▶ [Extracted data]:
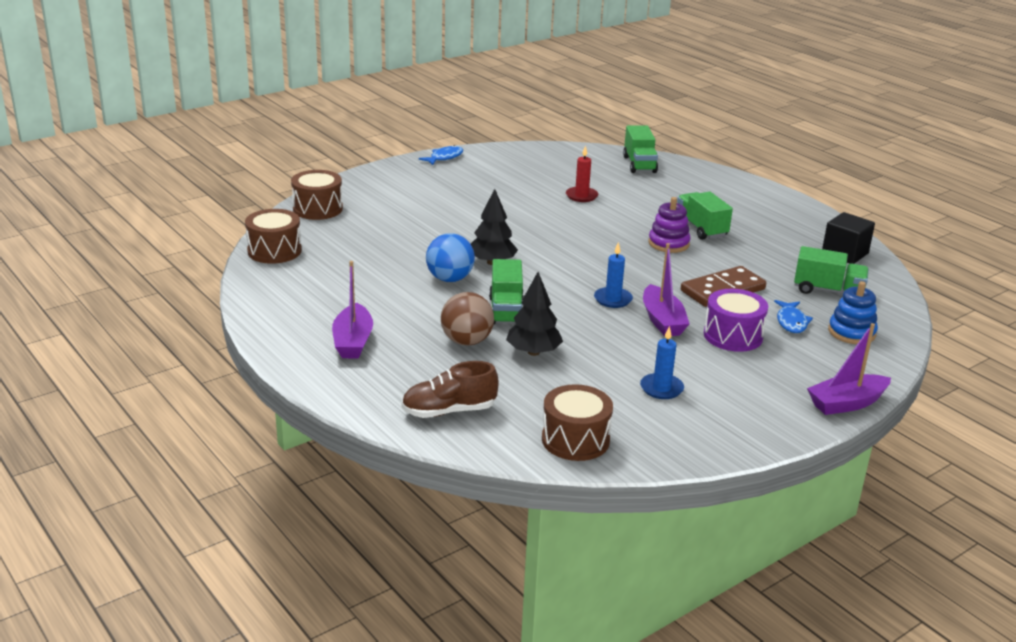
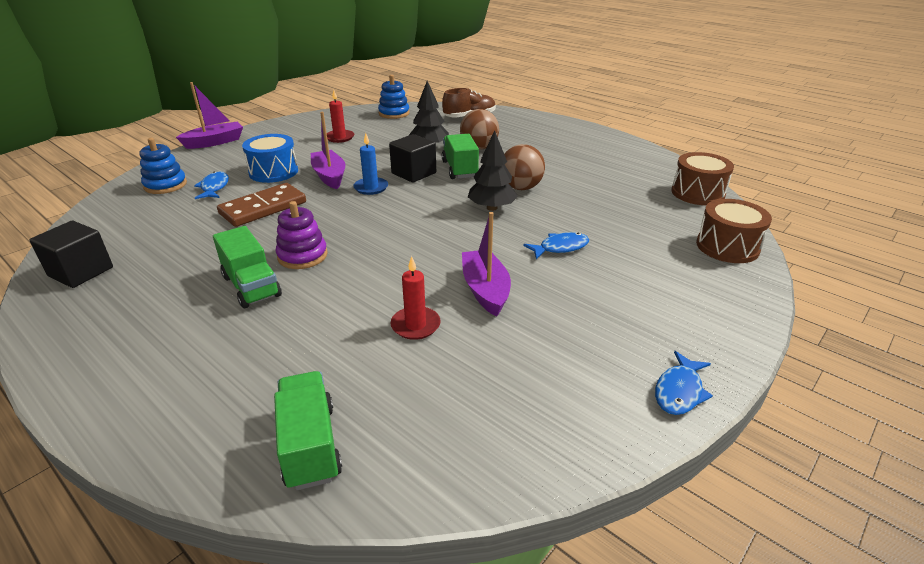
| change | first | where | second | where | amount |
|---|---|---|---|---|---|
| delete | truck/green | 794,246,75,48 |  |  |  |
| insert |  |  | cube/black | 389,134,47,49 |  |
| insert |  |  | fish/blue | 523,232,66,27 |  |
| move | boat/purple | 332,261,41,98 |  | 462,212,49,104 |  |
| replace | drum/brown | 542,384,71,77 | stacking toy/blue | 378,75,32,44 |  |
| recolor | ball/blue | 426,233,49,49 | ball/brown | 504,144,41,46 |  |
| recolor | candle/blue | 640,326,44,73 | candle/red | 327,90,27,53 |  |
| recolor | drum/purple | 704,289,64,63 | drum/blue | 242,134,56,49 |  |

▶ [What is required]: In the copy, omit the pictures and reproduce every entry exactly.

▶ [Task answer]:
| change | first | where | second | where | amount |
|---|---|---|---|---|---|
| delete | truck/green | 794,246,75,48 |  |  |  |
| insert |  |  | cube/black | 389,134,47,49 |  |
| insert |  |  | fish/blue | 523,232,66,27 |  |
| move | boat/purple | 332,261,41,98 |  | 462,212,49,104 |  |
| replace | drum/brown | 542,384,71,77 | stacking toy/blue | 378,75,32,44 |  |
| recolor | ball/blue | 426,233,49,49 | ball/brown | 504,144,41,46 |  |
| recolor | candle/blue | 640,326,44,73 | candle/red | 327,90,27,53 |  |
| recolor | drum/purple | 704,289,64,63 | drum/blue | 242,134,56,49 |  |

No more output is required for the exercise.